### TASK DIRECTIONS
Restate each entry exactly, without pictures.

Before-and-after scene images
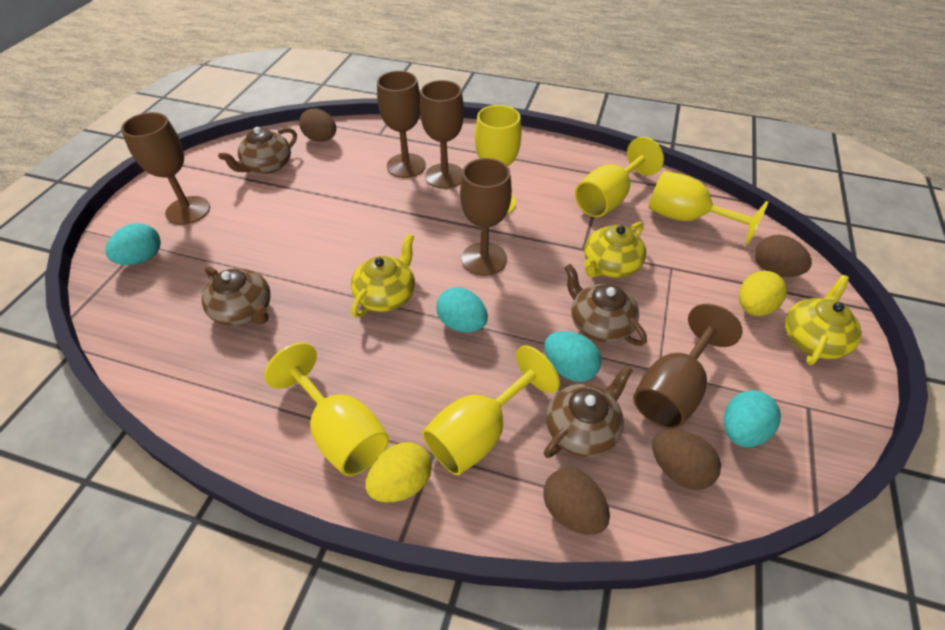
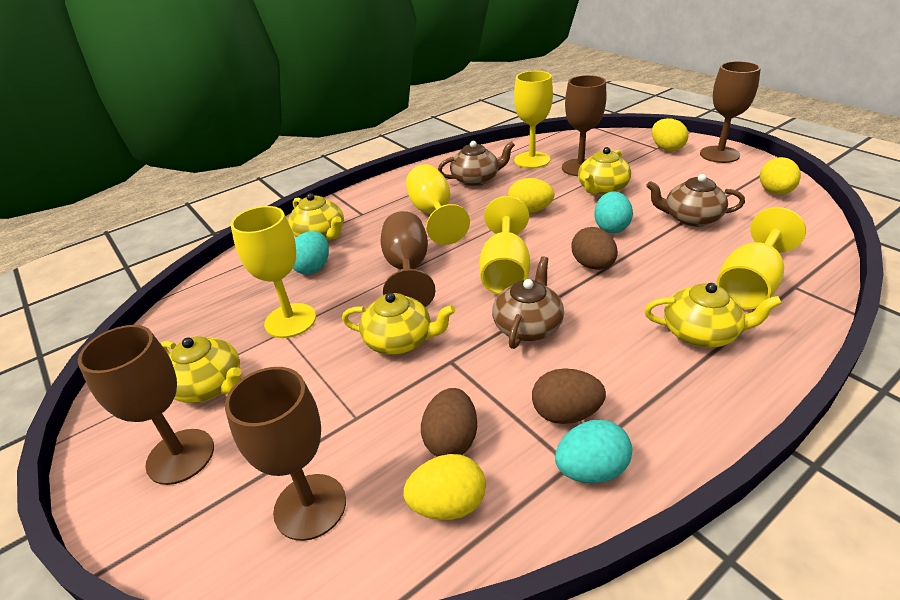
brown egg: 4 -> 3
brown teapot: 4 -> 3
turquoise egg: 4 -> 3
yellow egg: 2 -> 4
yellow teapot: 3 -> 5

### OUTPUT FOR THIS TASK
brown egg: 4 -> 3
brown teapot: 4 -> 3
turquoise egg: 4 -> 3
yellow egg: 2 -> 4
yellow teapot: 3 -> 5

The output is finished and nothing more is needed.